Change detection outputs
··········
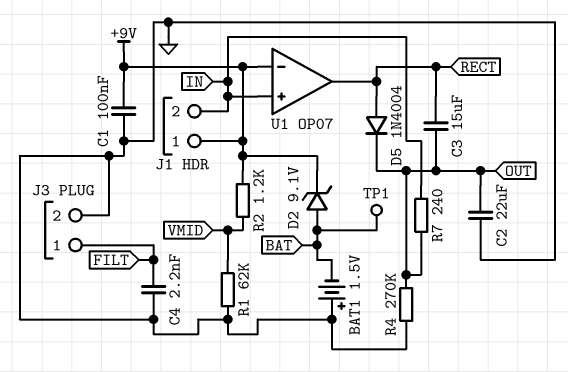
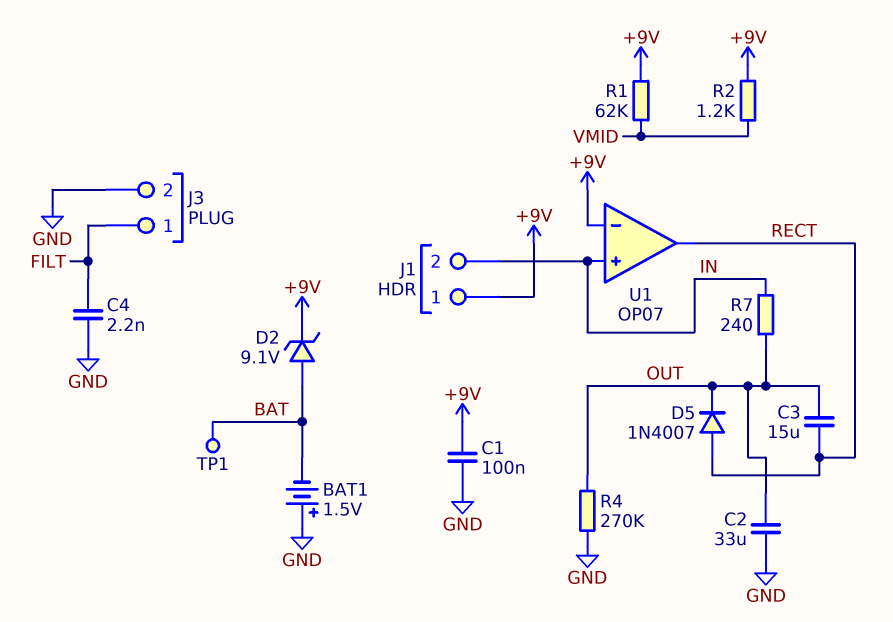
C2: 22uF (GND, OUT) -> 33uF (GND, OUT)
D5: diode 1N4004 (A RECT, K OUT) -> diode 1N4007 (A RECT, K OUT)
R1: 62k (GND, VMID) -> 62k (+9V, VMID)

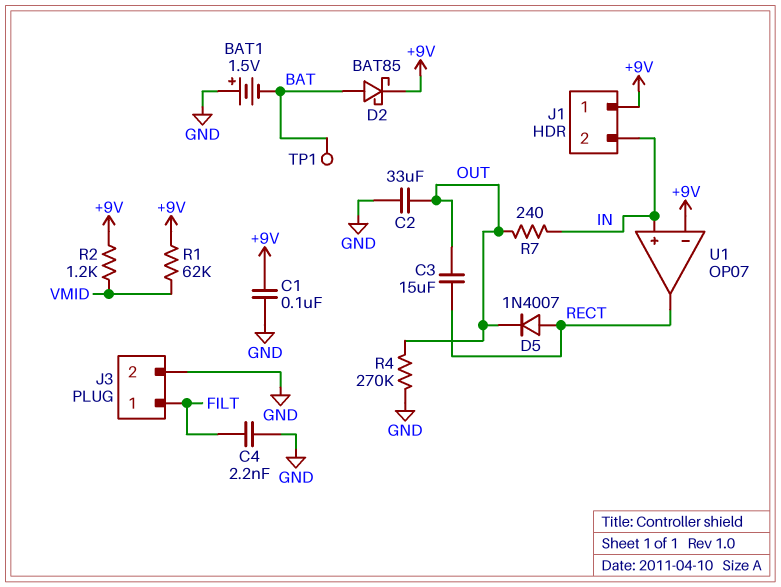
D2: zener 9.1V (A BAT, K +9V) -> schottky BAT85 (A BAT, K +9V)

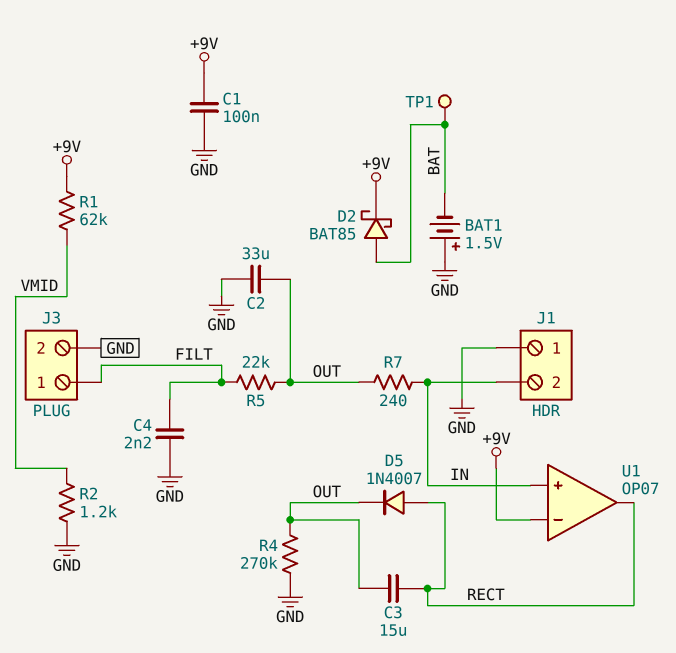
J1 pin 1: +9V -> GND
R2: 1.2k (+9V, VMID) -> 1.2k (GND, VMID)
R5: none -> 22k (FILT, OUT)

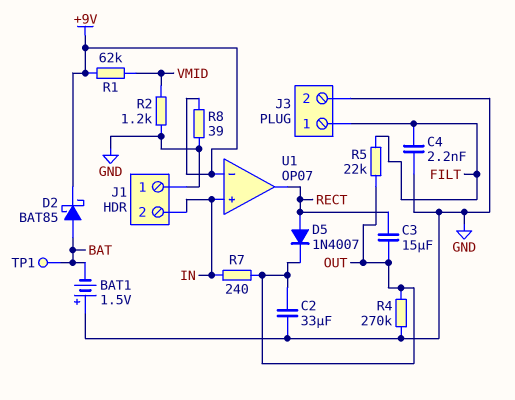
C1: 100nF (+9V, GND) -> none
R8: none -> 39 (+9V, GND)

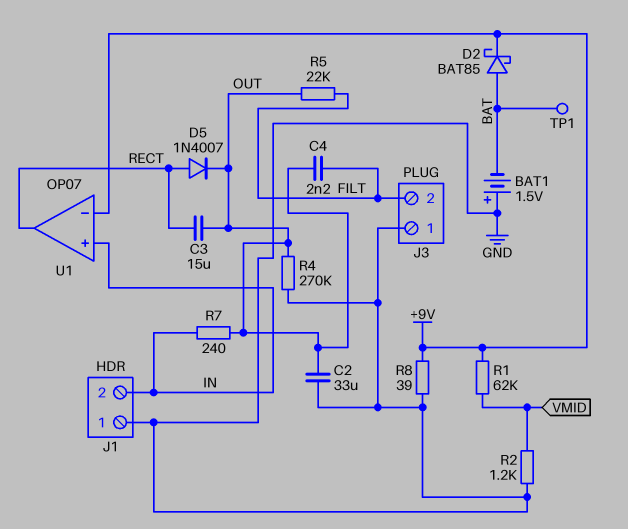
C4: 2.2nF (FILT, GND) -> 2.2nF (FILT, OUT)
J3 pin 1: FILT -> GND
J3 pin 2: GND -> FILT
··········
▶ [How to complete this task] Scan the records for the string "none" and report each line where it occurs.

▶ [Answer]
R5: none -> 22k (FILT, OUT)
C1: 100nF (+9V, GND) -> none
R8: none -> 39 (+9V, GND)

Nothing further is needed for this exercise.